Source data:
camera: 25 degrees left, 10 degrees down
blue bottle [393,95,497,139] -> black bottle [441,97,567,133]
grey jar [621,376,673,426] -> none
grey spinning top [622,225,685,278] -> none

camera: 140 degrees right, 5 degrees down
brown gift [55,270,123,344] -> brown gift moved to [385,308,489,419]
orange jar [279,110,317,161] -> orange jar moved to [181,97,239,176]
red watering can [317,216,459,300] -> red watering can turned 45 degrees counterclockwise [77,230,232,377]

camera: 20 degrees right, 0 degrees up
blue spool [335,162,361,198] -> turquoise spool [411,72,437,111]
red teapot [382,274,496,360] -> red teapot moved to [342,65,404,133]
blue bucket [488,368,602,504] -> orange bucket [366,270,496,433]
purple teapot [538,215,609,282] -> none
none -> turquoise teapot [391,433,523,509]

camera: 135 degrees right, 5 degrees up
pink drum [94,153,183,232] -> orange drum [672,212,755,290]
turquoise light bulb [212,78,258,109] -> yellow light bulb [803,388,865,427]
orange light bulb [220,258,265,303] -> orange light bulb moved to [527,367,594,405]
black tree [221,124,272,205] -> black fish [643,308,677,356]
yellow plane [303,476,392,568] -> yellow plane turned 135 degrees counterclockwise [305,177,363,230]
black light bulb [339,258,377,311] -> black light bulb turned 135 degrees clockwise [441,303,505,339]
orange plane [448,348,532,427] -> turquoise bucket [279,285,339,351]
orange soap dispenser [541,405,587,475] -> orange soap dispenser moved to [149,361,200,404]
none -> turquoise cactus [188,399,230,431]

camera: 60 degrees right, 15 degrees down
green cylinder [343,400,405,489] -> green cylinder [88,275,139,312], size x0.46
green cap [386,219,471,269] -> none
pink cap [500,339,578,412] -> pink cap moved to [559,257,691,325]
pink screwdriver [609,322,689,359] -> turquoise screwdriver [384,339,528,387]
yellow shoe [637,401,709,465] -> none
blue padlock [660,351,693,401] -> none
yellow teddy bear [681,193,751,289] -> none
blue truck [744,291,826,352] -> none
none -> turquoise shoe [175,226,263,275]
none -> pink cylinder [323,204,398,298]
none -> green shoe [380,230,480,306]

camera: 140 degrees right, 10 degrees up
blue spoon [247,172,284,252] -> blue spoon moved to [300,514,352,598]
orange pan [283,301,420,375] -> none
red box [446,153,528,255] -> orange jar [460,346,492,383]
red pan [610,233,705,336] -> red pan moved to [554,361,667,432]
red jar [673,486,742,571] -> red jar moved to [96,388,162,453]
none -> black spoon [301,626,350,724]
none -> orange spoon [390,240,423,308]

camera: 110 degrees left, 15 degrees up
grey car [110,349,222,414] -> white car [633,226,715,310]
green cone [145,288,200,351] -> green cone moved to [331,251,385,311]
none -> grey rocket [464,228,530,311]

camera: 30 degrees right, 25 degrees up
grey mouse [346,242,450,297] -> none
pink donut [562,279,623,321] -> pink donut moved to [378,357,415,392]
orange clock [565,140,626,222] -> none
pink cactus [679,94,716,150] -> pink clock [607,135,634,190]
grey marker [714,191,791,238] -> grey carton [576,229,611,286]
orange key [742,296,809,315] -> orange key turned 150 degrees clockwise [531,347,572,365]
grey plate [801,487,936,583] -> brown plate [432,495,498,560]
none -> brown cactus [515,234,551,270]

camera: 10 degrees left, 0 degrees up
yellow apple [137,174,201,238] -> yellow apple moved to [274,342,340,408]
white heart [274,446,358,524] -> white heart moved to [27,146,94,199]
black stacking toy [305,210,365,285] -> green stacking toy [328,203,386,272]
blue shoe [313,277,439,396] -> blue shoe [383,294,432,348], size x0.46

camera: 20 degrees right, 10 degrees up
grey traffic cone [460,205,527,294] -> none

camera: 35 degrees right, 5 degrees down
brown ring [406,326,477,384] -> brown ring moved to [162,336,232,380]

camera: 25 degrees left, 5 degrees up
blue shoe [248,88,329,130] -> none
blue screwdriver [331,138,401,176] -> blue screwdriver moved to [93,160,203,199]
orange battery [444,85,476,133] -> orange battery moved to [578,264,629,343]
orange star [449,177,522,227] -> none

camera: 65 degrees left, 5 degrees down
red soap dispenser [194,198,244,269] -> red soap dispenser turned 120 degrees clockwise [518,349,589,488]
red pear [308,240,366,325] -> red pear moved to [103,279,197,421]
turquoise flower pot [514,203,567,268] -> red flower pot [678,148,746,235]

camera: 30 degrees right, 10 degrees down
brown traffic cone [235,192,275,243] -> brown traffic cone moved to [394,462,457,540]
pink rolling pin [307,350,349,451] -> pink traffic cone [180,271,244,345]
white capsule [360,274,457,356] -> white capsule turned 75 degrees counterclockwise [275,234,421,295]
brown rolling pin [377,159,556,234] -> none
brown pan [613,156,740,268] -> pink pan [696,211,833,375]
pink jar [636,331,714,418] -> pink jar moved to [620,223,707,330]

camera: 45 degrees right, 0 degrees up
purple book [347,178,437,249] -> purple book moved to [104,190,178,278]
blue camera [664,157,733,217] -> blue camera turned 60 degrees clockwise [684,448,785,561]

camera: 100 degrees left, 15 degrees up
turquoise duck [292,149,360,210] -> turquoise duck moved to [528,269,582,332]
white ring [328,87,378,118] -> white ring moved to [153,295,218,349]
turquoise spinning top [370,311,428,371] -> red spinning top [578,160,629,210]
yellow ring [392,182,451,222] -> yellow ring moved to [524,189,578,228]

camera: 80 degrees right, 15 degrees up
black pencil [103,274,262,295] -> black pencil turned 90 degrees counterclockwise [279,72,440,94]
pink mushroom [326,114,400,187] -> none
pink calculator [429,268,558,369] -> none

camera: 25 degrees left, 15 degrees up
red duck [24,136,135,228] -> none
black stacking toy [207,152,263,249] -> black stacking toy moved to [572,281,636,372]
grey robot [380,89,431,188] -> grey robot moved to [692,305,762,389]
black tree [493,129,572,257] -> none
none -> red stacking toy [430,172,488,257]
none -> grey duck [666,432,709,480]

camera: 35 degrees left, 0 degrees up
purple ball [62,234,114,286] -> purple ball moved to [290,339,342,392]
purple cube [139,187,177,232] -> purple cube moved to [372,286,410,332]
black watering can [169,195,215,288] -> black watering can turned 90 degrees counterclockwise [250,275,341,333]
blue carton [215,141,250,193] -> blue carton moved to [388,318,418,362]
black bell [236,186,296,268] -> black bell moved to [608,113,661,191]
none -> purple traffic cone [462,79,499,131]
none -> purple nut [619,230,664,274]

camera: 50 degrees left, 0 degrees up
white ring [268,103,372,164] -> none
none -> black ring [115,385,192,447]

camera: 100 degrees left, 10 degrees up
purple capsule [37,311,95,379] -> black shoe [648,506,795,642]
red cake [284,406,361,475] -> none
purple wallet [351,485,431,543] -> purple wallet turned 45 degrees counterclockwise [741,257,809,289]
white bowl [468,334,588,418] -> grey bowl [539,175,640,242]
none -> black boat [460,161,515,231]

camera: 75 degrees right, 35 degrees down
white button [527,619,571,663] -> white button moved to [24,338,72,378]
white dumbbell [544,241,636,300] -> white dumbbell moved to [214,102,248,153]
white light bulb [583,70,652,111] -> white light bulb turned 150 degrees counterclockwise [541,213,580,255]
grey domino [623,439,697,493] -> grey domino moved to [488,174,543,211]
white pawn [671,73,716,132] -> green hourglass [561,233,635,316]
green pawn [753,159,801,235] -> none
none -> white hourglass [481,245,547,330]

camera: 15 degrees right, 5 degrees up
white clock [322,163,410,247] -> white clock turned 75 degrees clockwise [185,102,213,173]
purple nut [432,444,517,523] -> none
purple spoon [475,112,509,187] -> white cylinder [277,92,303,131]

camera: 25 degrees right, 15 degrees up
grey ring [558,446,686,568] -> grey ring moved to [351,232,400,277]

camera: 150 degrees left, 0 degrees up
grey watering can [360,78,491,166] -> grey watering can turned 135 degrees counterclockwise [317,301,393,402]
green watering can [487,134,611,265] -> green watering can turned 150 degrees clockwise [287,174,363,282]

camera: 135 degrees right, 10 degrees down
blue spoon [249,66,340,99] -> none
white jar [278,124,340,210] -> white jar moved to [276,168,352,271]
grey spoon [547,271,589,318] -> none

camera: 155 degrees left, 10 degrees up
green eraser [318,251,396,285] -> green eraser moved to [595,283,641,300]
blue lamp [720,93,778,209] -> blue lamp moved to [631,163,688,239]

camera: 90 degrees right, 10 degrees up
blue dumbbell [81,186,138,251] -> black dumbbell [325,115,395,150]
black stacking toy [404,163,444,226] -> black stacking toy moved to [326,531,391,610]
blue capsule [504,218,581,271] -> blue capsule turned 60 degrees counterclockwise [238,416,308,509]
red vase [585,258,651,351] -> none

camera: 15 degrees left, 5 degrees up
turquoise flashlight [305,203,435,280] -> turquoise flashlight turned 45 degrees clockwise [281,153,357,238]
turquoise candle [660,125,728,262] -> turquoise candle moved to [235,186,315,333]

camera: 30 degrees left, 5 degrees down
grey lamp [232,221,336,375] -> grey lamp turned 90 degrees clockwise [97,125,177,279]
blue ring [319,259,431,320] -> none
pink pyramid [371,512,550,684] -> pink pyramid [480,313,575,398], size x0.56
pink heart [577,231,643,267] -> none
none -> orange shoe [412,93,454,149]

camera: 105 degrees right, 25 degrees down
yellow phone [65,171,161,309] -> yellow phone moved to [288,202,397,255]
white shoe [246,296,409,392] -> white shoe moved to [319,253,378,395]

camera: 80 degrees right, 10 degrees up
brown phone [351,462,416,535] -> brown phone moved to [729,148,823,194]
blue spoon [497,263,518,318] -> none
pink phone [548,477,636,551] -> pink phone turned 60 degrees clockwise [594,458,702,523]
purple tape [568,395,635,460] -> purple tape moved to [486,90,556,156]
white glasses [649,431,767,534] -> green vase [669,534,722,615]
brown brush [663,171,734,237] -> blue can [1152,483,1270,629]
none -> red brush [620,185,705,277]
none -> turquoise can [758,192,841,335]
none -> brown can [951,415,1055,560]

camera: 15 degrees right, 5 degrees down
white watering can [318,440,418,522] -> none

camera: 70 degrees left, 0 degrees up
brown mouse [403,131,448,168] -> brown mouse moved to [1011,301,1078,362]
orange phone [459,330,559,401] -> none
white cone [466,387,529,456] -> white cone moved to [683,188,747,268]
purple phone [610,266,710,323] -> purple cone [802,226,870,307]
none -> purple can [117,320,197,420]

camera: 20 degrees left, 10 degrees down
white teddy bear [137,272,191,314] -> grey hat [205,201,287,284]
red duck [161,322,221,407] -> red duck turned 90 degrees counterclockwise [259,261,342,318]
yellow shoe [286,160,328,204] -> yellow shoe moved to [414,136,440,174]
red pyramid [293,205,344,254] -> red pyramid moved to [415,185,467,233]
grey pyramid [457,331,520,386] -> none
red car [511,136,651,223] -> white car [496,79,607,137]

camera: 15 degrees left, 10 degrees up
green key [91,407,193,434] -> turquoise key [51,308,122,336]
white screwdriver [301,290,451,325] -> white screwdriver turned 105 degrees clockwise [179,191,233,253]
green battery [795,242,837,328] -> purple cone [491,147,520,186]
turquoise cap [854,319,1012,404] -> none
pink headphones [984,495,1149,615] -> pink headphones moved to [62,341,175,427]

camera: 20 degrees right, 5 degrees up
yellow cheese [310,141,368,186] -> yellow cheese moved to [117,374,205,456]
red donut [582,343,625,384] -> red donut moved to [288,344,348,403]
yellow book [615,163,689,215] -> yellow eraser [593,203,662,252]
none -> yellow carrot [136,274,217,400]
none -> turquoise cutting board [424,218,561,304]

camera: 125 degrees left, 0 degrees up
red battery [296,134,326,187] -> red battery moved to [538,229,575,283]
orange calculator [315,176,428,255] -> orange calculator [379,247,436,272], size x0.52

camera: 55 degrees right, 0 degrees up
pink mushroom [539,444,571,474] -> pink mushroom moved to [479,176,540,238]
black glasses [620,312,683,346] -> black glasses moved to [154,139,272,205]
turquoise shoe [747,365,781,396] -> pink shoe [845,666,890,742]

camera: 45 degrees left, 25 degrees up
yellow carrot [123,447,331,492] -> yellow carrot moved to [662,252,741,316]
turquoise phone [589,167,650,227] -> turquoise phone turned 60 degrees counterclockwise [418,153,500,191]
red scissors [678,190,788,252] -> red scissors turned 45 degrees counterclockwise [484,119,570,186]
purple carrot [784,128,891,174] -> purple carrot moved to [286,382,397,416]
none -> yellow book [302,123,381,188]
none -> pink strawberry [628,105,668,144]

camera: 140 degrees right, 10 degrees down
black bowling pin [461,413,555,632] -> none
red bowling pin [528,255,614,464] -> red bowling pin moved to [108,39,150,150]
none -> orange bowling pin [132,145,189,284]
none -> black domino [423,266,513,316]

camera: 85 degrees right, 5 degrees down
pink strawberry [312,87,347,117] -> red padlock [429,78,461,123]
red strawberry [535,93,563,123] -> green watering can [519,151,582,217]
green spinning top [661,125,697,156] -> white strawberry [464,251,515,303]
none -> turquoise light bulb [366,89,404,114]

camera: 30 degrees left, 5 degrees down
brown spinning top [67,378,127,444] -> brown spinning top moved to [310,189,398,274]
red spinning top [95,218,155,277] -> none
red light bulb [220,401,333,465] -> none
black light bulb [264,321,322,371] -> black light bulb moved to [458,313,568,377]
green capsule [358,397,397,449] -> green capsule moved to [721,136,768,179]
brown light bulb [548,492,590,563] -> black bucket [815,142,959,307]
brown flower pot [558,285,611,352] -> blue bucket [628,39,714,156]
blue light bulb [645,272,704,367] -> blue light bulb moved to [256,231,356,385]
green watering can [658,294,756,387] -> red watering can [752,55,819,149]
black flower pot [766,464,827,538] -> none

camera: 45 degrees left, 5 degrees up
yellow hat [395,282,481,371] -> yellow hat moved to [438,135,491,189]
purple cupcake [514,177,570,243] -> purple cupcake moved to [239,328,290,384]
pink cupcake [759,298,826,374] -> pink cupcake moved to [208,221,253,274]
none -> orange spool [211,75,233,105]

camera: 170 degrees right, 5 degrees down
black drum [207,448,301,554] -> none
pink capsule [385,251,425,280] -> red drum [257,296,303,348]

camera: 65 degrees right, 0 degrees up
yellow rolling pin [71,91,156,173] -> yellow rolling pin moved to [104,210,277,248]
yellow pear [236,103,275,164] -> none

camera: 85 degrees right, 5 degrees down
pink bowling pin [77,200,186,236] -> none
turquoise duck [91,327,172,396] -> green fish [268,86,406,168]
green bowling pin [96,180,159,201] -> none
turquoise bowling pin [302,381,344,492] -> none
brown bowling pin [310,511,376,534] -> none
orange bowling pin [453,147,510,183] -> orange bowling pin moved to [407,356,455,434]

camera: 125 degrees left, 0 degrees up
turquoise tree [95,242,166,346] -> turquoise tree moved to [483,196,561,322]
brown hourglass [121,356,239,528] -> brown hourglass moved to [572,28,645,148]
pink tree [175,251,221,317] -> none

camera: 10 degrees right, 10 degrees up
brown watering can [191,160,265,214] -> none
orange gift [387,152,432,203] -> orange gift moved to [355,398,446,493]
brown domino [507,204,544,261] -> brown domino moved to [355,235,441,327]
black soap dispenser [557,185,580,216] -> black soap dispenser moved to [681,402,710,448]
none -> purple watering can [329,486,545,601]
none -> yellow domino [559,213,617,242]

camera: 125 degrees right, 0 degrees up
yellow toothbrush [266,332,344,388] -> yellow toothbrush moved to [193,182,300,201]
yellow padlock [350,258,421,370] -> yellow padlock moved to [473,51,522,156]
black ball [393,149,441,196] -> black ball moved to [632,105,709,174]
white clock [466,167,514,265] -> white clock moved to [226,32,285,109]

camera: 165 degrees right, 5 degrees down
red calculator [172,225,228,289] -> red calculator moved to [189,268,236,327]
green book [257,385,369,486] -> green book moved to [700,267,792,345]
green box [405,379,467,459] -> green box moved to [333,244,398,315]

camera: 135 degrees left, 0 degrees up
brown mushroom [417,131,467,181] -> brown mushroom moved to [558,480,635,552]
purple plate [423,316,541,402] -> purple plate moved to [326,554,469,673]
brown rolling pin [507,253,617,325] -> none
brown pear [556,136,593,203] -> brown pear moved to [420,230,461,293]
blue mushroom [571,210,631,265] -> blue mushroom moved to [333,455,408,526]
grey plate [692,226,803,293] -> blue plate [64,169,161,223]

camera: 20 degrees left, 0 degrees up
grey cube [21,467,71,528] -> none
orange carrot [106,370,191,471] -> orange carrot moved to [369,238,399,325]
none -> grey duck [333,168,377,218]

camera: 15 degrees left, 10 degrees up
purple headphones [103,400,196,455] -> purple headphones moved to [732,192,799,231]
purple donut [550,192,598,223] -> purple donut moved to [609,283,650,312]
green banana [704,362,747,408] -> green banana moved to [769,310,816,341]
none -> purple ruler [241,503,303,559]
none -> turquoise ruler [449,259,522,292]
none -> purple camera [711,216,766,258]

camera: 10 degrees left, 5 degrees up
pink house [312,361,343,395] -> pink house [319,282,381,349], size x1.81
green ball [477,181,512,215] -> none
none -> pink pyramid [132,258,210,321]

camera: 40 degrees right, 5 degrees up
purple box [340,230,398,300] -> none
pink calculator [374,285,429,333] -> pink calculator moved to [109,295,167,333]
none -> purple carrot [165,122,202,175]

Your task: Match on "mouse" and copy out every line of the entries that contains it.

Written response:
grey mouse [346,242,450,297] -> none
brown mouse [403,131,448,168] -> brown mouse moved to [1011,301,1078,362]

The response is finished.